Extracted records
"""

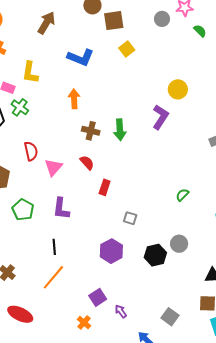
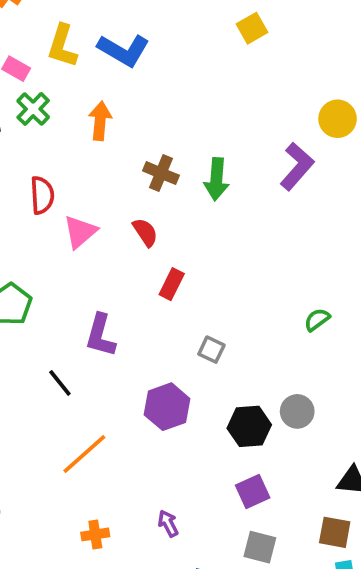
blue L-shape: (81, 57) -> (124, 50), moved
orange arrow: (74, 99) -> (100, 121), moved
purple L-shape: (61, 209) -> (100, 335), moved
black line: (54, 247) -> (60, 383), turned -42
orange line: (53, 277) -> (84, 454), moved
purple square: (98, 297) -> (253, 492), moved
gray square: (170, 317) -> (260, 547), turned -30
orange cross: (84, 323) -> (95, 534), turned 32

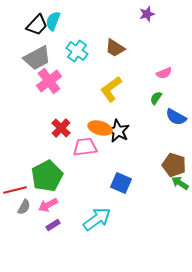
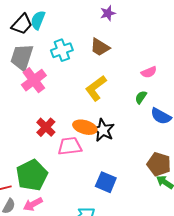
purple star: (147, 14) -> (108, 13), moved
cyan cross: (77, 51) -> (62, 50), turned 35
gray trapezoid: (37, 58) -> (22, 57), turned 136

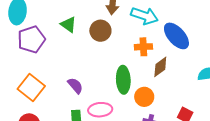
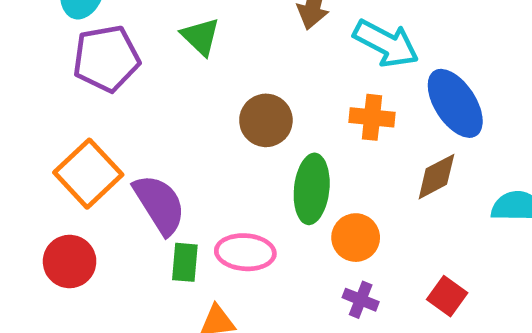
brown circle: (100, 31) -> (266, 120), moved
brown diamond: (160, 67) -> (436, 177), moved
purple semicircle: (75, 86) -> (160, 204), moved, size x1.5

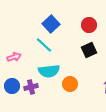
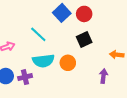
blue square: (51, 24) -> (62, 13), moved
orange circle: (70, 84) -> (68, 63), moved

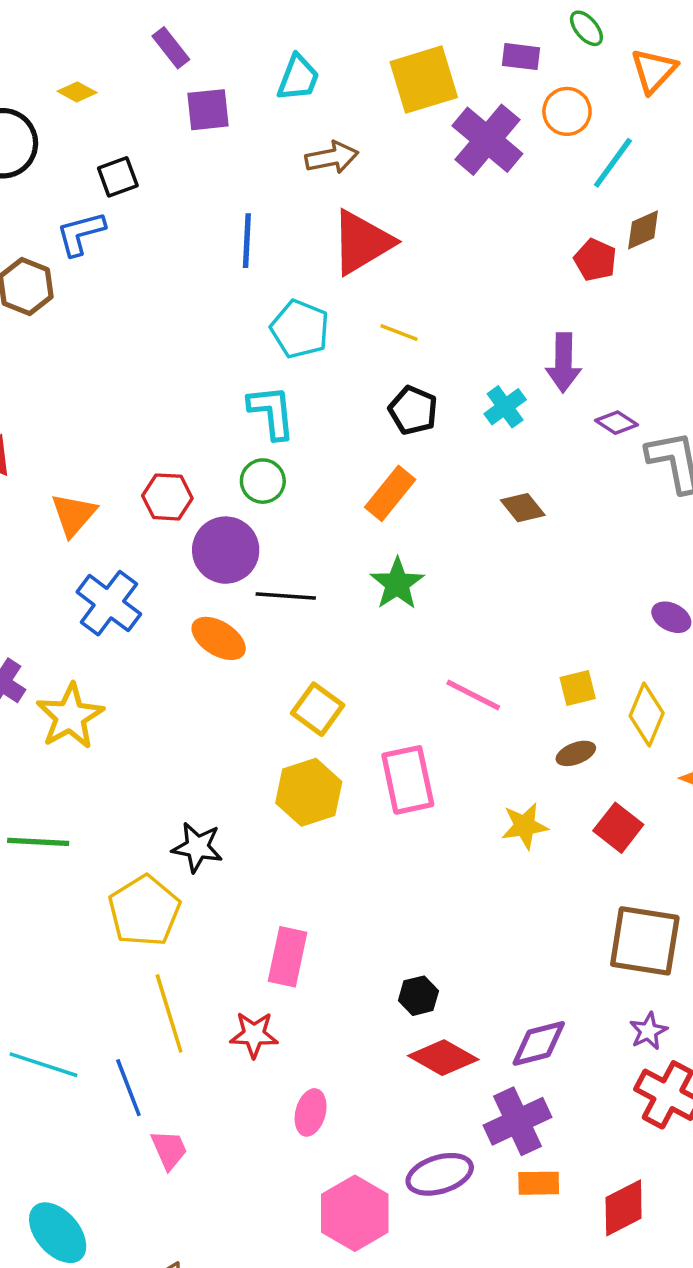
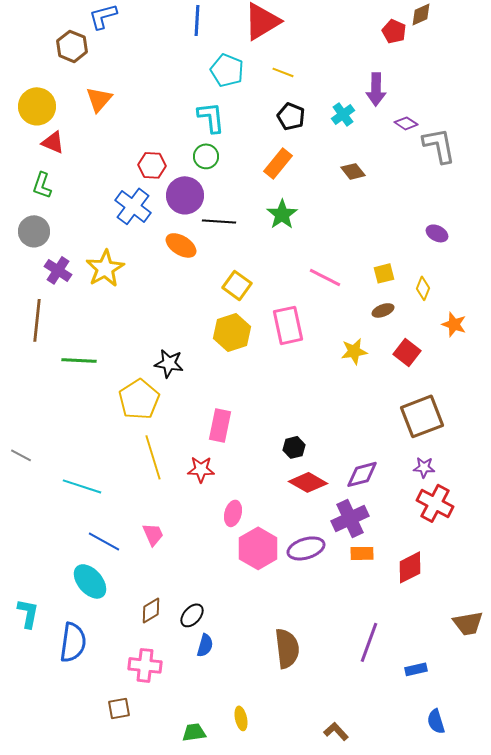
orange triangle: (74, 515) -> (99, 99), moved
blue cross: (109, 603) -> (133, 206), moved
yellow diamond: (647, 715) -> (423, 288), size x0.7
yellow star: (70, 716) -> (105, 268), moved
brown square: (645, 941) -> (422, 416), turned -30
purple star: (648, 1031) -> (424, 467), turned 30
blue line: (128, 1088) -> (104, 541), moved, turned -40
pink hexagon: (355, 1213) -> (258, 548), moved

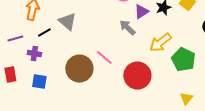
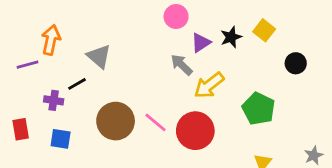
black line: (44, 33) -> (77, 84), moved
purple line: (15, 39) -> (28, 65), moved
yellow arrow: (160, 43) -> (209, 85), moved
pink line: (104, 58) -> (155, 122), moved

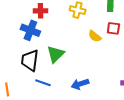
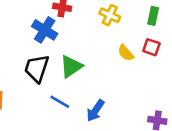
blue line: (43, 83) -> (60, 102), moved
blue arrow: (80, 84) -> (95, 111), turned -48

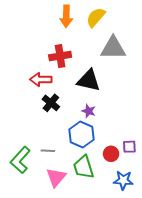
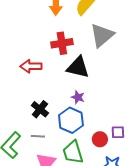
gray triangle: (113, 48) -> (102, 35), turned -40
red cross: (60, 56) -> (62, 43), moved
black cross: (51, 103) -> (40, 109), moved

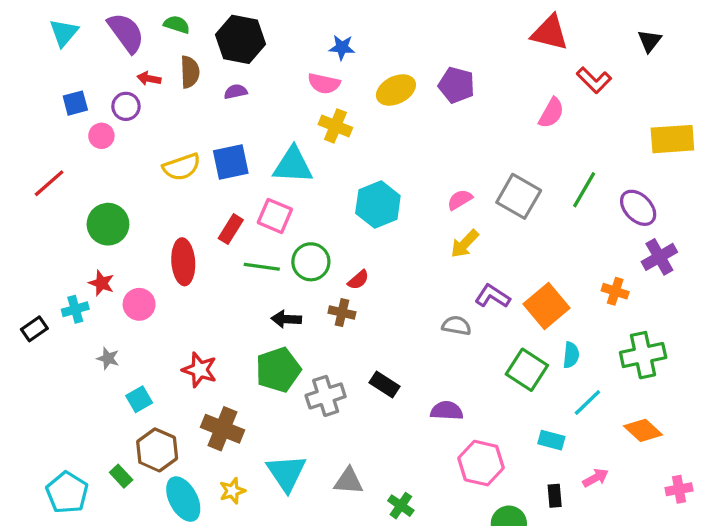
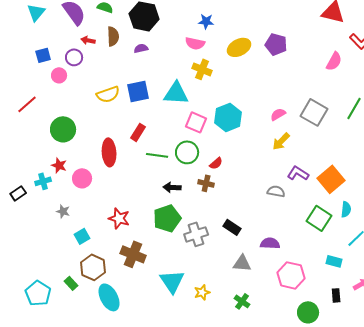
pink square: (275, 216) -> (196, 122), moved
gray triangle: (349, 481) -> (242, 263), moved
yellow star: (232, 491) -> (202, 292), moved

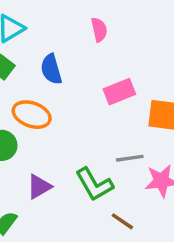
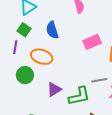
green L-shape: (94, 184) -> (79, 96), turned -70
purple triangle: (39, 187) -> (54, 89), moved

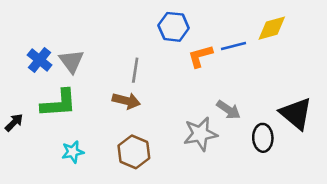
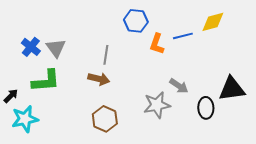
orange L-shape: (200, 56) -> (157, 44), turned -55
black triangle: (296, 114) -> (232, 89), turned -48
cyan star: (73, 152) -> (25, 119), moved, size x1.5

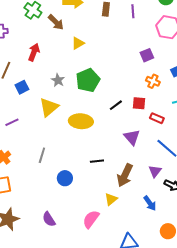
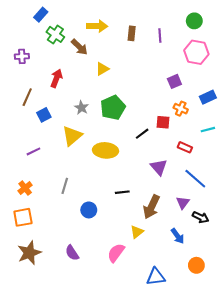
red square: (139, 103) -> (163, 122), moved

"""

◆ GOAL OF THE EXERCISE
Those lines of the records above that run from the one containing "purple star: (147, 14) -> (108, 13), moved" through the one containing "yellow arrow: (160, 43) -> (209, 85), moved" should be returned exactly, with no pictures among them.

◆ EXERCISE RESPONSE
purple star: (147, 14) -> (108, 13), moved
cyan cross: (77, 51) -> (62, 50), turned 35
gray trapezoid: (37, 58) -> (22, 57), turned 136

brown circle: (100, 31) -> (266, 120), moved
brown diamond: (160, 67) -> (436, 177), moved
purple semicircle: (75, 86) -> (160, 204), moved, size x1.5

blue square: (51, 24) -> (62, 13), moved
orange circle: (70, 84) -> (68, 63), moved

orange triangle: (74, 515) -> (99, 99), moved
blue cross: (109, 603) -> (133, 206), moved
yellow diamond: (647, 715) -> (423, 288), size x0.7
yellow star: (70, 716) -> (105, 268), moved
brown square: (645, 941) -> (422, 416), turned -30
purple star: (648, 1031) -> (424, 467), turned 30
blue line: (128, 1088) -> (104, 541), moved, turned -40
pink hexagon: (355, 1213) -> (258, 548), moved

black line: (44, 33) -> (77, 84), moved
purple line: (15, 39) -> (28, 65), moved
yellow arrow: (160, 43) -> (209, 85), moved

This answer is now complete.